Directions for this task - An exact copy is all that is wanted: the lines from the one with "[(511,65),(501,52),(492,59),(503,71),(511,65)]" through the end of the listing below, both included, minus any pictures.

Data for processing -
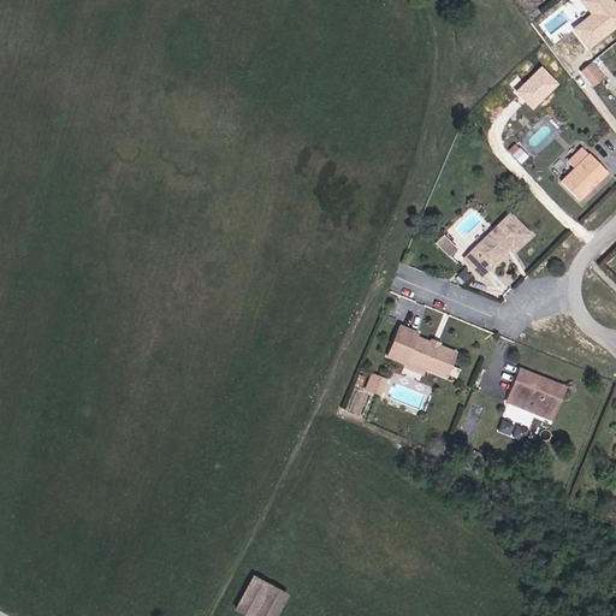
[(615,28),(615,4),(612,0),(581,0),(580,1),(592,15),(573,30),(590,51),(615,28)]
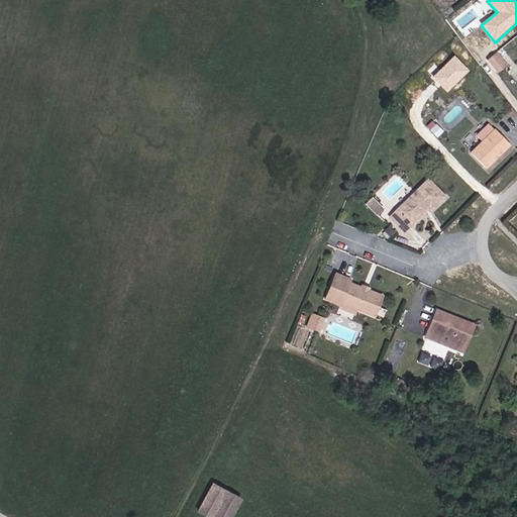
[(511,65),(501,52),(492,59),(503,71),(511,65)]
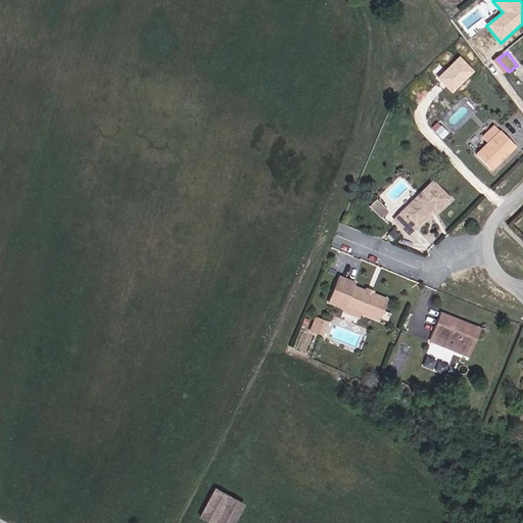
[(475,73),(460,56),(438,78),(455,93),(475,73)]
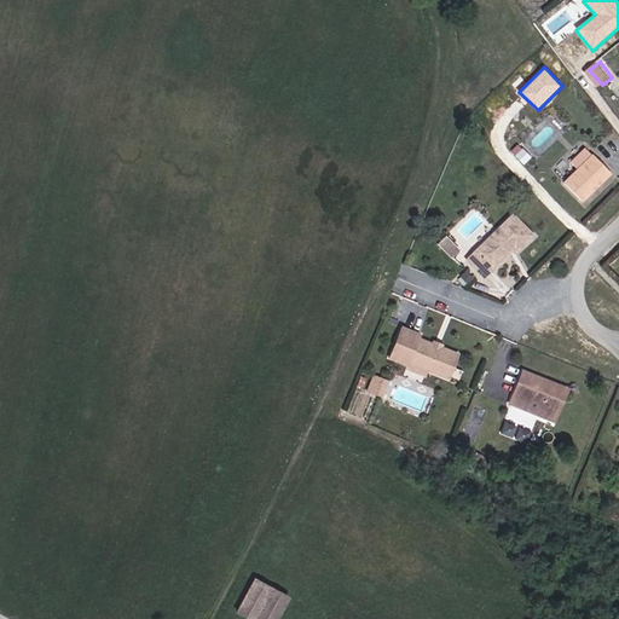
[(570,162),(577,168),(563,184),(584,201),(613,168),(593,150),(591,152),(584,146),(570,162)]
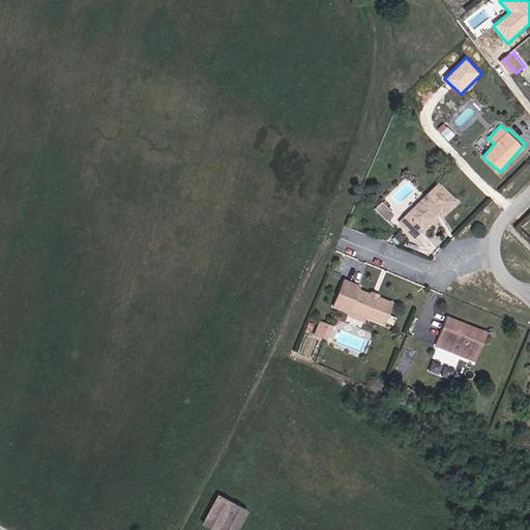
[(459,134),(452,128),(446,135),(452,140),(459,134)]
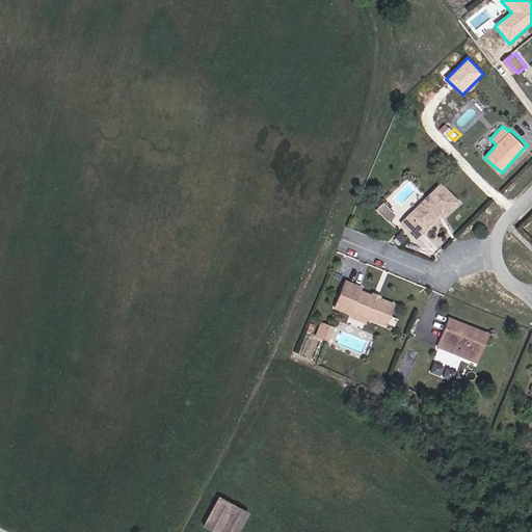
[(457,200),(441,184),(405,222),(419,235),(437,215),(442,217),(457,200)]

Exercise solution -
[(511,65),(501,52),(492,59),(503,71),(511,65)]
[(475,73),(460,56),(438,78),(455,93),(475,73)]
[(570,162),(577,168),(563,184),(584,201),(613,168),(593,150),(591,152),(584,146),(570,162)]
[(459,134),(452,128),(446,135),(452,140),(459,134)]
[(457,200),(441,184),(405,222),(419,235),(437,215),(442,217),(457,200)]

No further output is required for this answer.